— WRITTEN TASK —
Restate, word for word and with nothing added, the lines from the one containing "building: [281,191,338,258] ->" through the last line of the material below.

— EXTRACTED ENTRIES —
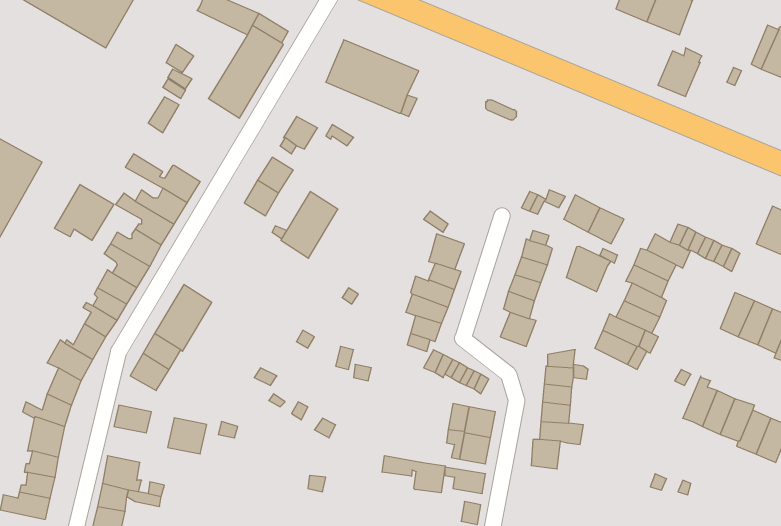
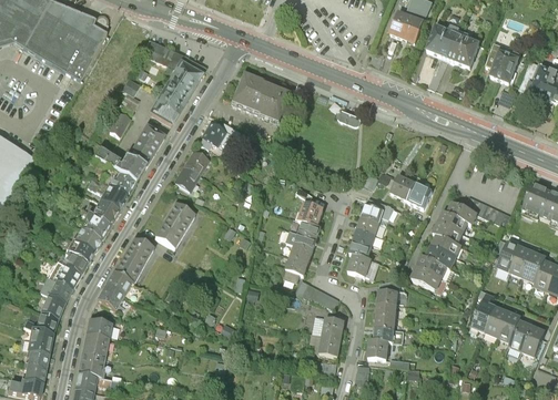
building: [658,48,702,97] -> [490,48,520,81]
building: none -> [126,123,163,165]
building: [55,184,114,240] -> none
building: [281,191,338,258] -> [154,202,193,247]
building: [566,246,611,292] -> none
building: [168,418,207,454] -> [81,331,108,356]
building: [382,456,445,493] -> none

— SOLUTION —
building: [281,191,338,258] -> [154,202,193,247]
building: [566,246,611,292] -> none
building: [168,418,207,454] -> [81,331,108,356]
building: [382,456,445,493] -> none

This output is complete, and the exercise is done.